Instructions for the task:
Print the records again, matching each line exactly.

(Items from a dataset)
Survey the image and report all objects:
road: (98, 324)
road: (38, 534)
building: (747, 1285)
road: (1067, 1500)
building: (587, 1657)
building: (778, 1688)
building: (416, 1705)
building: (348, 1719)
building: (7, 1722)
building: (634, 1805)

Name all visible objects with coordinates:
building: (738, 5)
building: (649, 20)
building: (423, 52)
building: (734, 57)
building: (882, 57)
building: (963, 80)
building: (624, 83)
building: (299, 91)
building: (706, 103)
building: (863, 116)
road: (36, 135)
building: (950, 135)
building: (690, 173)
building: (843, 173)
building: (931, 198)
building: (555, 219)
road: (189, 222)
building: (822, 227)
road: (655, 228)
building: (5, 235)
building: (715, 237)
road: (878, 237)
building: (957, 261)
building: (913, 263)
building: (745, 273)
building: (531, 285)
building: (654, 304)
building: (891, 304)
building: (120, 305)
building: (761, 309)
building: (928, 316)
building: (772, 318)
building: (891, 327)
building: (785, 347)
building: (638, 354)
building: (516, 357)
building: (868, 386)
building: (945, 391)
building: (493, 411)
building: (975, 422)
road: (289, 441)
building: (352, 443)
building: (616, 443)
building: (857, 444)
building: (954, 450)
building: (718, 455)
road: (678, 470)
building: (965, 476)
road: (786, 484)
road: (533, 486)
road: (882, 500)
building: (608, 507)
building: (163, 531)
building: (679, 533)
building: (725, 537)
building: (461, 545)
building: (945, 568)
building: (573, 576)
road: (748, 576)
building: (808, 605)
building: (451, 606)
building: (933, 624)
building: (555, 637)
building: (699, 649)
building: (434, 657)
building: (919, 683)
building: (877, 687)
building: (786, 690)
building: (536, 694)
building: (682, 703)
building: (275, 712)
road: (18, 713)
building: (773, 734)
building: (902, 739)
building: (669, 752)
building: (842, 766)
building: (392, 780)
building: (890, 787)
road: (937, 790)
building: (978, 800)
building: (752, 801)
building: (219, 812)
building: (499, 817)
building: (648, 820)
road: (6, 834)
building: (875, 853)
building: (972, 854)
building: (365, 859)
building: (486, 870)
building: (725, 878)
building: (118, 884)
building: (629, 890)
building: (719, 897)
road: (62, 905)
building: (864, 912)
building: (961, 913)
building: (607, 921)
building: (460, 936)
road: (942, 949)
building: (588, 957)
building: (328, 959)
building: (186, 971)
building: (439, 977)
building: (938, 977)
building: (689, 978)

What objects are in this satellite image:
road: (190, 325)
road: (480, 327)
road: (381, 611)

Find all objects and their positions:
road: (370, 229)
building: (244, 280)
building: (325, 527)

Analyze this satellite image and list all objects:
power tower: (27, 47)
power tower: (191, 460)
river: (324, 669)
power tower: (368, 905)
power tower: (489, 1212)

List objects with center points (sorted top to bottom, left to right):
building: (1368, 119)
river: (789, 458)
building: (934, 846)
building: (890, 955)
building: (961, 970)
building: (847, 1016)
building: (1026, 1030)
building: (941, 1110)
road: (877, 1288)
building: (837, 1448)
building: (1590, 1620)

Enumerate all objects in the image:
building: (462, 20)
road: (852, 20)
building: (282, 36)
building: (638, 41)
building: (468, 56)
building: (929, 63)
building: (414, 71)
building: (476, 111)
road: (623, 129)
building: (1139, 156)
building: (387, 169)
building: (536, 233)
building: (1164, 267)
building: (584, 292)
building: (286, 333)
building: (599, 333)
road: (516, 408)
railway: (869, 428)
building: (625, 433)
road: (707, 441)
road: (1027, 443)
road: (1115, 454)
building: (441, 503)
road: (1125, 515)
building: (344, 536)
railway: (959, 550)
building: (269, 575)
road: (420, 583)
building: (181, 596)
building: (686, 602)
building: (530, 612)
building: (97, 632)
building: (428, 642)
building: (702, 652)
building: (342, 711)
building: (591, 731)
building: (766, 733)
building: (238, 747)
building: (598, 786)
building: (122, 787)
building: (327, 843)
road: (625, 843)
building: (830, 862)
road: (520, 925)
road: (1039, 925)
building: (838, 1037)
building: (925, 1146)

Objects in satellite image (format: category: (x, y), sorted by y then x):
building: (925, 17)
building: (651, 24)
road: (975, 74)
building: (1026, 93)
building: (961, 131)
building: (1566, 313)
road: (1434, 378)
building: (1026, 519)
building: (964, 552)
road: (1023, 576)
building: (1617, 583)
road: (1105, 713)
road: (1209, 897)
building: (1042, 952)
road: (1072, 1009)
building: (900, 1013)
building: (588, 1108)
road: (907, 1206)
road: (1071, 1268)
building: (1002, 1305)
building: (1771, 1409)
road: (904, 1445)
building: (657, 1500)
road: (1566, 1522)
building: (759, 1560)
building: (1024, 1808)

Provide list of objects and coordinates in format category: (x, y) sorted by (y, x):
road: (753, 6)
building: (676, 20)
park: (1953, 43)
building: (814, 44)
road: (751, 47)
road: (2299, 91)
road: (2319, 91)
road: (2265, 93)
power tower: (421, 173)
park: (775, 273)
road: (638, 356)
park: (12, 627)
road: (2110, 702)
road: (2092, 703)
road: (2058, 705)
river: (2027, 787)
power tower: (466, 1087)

Exercise output:
Survey the image and report all objects:
road: (98, 324)
road: (38, 534)
building: (747, 1285)
road: (1067, 1500)
building: (587, 1657)
building: (778, 1688)
building: (416, 1705)
building: (348, 1719)
building: (7, 1722)
building: (634, 1805)

Name all visible objects with coordinates:
building: (738, 5)
building: (649, 20)
building: (423, 52)
building: (734, 57)
building: (882, 57)
building: (963, 80)
building: (624, 83)
building: (299, 91)
building: (706, 103)
building: (863, 116)
road: (36, 135)
building: (950, 135)
building: (690, 173)
building: (843, 173)
building: (931, 198)
building: (555, 219)
road: (189, 222)
building: (822, 227)
road: (655, 228)
building: (5, 235)
building: (715, 237)
road: (878, 237)
building: (957, 261)
building: (913, 263)
building: (745, 273)
building: (531, 285)
building: (654, 304)
building: (891, 304)
building: (120, 305)
building: (761, 309)
building: (928, 316)
building: (772, 318)
building: (891, 327)
building: (785, 347)
building: (638, 354)
building: (516, 357)
building: (868, 386)
building: (945, 391)
building: (493, 411)
building: (975, 422)
road: (289, 441)
building: (352, 443)
building: (616, 443)
building: (857, 444)
building: (954, 450)
building: (718, 455)
road: (678, 470)
building: (965, 476)
road: (786, 484)
road: (533, 486)
road: (882, 500)
building: (608, 507)
building: (163, 531)
building: (679, 533)
building: (725, 537)
building: (461, 545)
building: (945, 568)
building: (573, 576)
road: (748, 576)
building: (808, 605)
building: (451, 606)
building: (933, 624)
building: (555, 637)
building: (699, 649)
building: (434, 657)
building: (919, 683)
building: (877, 687)
building: (786, 690)
building: (536, 694)
building: (682, 703)
building: (275, 712)
road: (18, 713)
building: (773, 734)
building: (902, 739)
building: (669, 752)
building: (842, 766)
building: (392, 780)
building: (890, 787)
road: (937, 790)
building: (978, 800)
building: (752, 801)
building: (219, 812)
building: (499, 817)
building: (648, 820)
road: (6, 834)
building: (875, 853)
building: (972, 854)
building: (365, 859)
building: (486, 870)
building: (725, 878)
building: (118, 884)
building: (629, 890)
building: (719, 897)
road: (62, 905)
building: (864, 912)
building: (961, 913)
building: (607, 921)
building: (460, 936)
road: (942, 949)
building: (588, 957)
building: (328, 959)
building: (186, 971)
building: (439, 977)
building: (938, 977)
building: (689, 978)

What objects are in this satellite image:
road: (190, 325)
road: (480, 327)
road: (381, 611)

Find all objects and their positions:
road: (370, 229)
building: (244, 280)
building: (325, 527)

Analyze this satellite image and list all objects:
power tower: (27, 47)
power tower: (191, 460)
river: (324, 669)
power tower: (368, 905)
power tower: (489, 1212)

List objects with center points (sorted top to bottom, left to right):
building: (1368, 119)
river: (789, 458)
building: (934, 846)
building: (890, 955)
building: (961, 970)
building: (847, 1016)
building: (1026, 1030)
building: (941, 1110)
road: (877, 1288)
building: (837, 1448)
building: (1590, 1620)

Enumerate all objects in the image:
building: (462, 20)
road: (852, 20)
building: (282, 36)
building: (638, 41)
building: (468, 56)
building: (929, 63)
building: (414, 71)
building: (476, 111)
road: (623, 129)
building: (1139, 156)
building: (387, 169)
building: (536, 233)
building: (1164, 267)
building: (584, 292)
building: (286, 333)
building: (599, 333)
road: (516, 408)
railway: (869, 428)
building: (625, 433)
road: (707, 441)
road: (1027, 443)
road: (1115, 454)
building: (441, 503)
road: (1125, 515)
building: (344, 536)
railway: (959, 550)
building: (269, 575)
road: (420, 583)
building: (181, 596)
building: (686, 602)
building: (530, 612)
building: (97, 632)
building: (428, 642)
building: (702, 652)
building: (342, 711)
building: (591, 731)
building: (766, 733)
building: (238, 747)
building: (598, 786)
building: (122, 787)
building: (327, 843)
road: (625, 843)
building: (830, 862)
road: (520, 925)
road: (1039, 925)
building: (838, 1037)
building: (925, 1146)

Objects in satellite image (format: category: (x, y), sorted by y then x):
building: (925, 17)
building: (651, 24)
road: (975, 74)
building: (1026, 93)
building: (961, 131)
building: (1566, 313)
road: (1434, 378)
building: (1026, 519)
building: (964, 552)
road: (1023, 576)
building: (1617, 583)
road: (1105, 713)
road: (1209, 897)
building: (1042, 952)
road: (1072, 1009)
building: (900, 1013)
building: (588, 1108)
road: (907, 1206)
road: (1071, 1268)
building: (1002, 1305)
building: (1771, 1409)
road: (904, 1445)
building: (657, 1500)
road: (1566, 1522)
building: (759, 1560)
building: (1024, 1808)

Provide list of objects and coordinates in format category: (x, y) sorted by (y, x):
road: (753, 6)
building: (676, 20)
park: (1953, 43)
building: (814, 44)
road: (751, 47)
road: (2299, 91)
road: (2319, 91)
road: (2265, 93)
power tower: (421, 173)
park: (775, 273)
road: (638, 356)
park: (12, 627)
road: (2110, 702)
road: (2092, 703)
road: (2058, 705)
river: (2027, 787)
power tower: (466, 1087)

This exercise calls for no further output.